Available data Start Marker

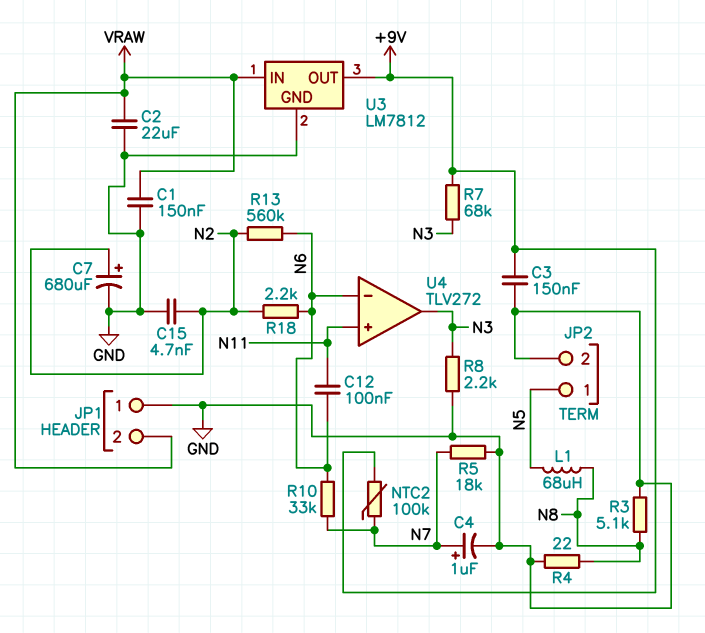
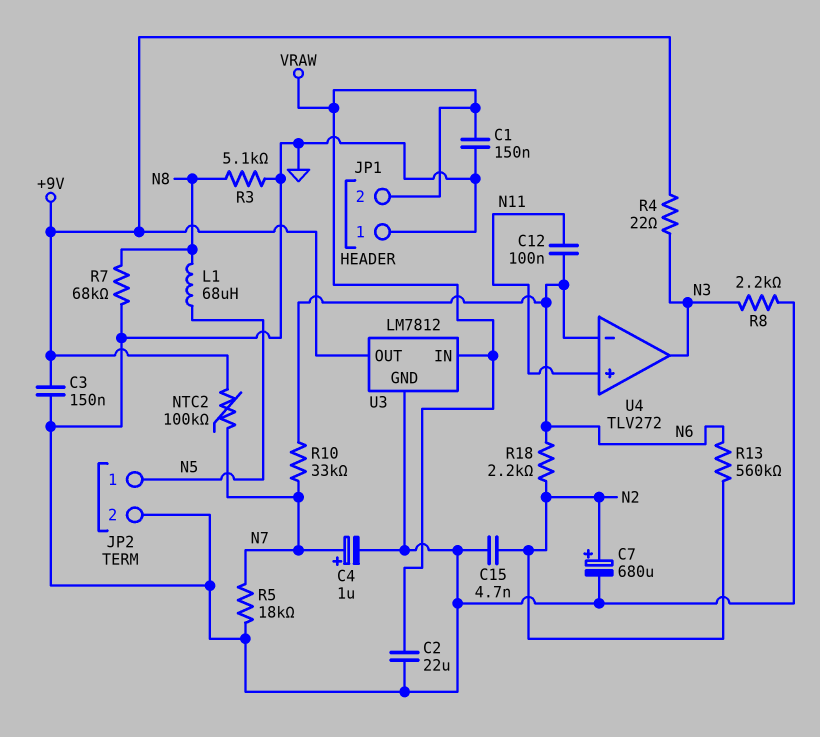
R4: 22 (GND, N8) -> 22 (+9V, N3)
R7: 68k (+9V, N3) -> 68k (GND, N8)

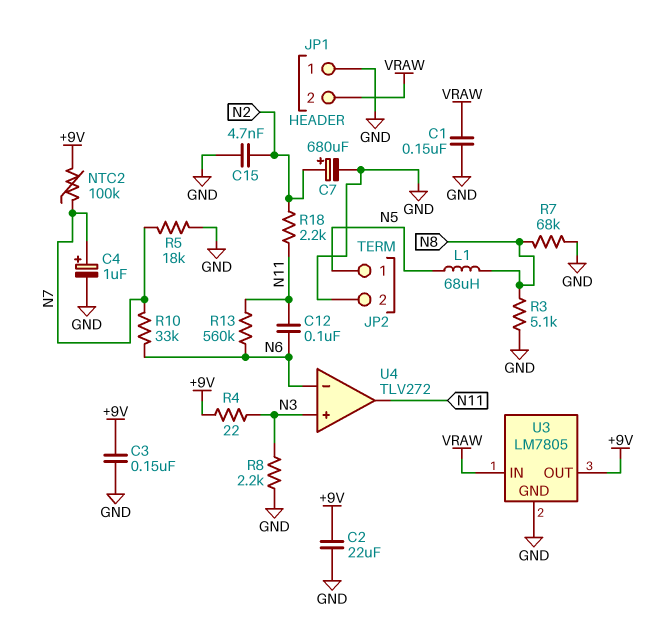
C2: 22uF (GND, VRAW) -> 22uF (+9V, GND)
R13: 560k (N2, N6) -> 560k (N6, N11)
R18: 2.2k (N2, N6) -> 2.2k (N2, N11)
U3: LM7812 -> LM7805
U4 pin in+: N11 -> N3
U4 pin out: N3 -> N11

Available data End Marker

What you are asked to do:
The result should be every line of the data, reproduced exactly, with the images removed.

Reply to the exercise:
R4: 22 (GND, N8) -> 22 (+9V, N3)
R7: 68k (+9V, N3) -> 68k (GND, N8)

C2: 22uF (GND, VRAW) -> 22uF (+9V, GND)
R13: 560k (N2, N6) -> 560k (N6, N11)
R18: 2.2k (N2, N6) -> 2.2k (N2, N11)
U3: LM7812 -> LM7805
U4 pin in+: N11 -> N3
U4 pin out: N3 -> N11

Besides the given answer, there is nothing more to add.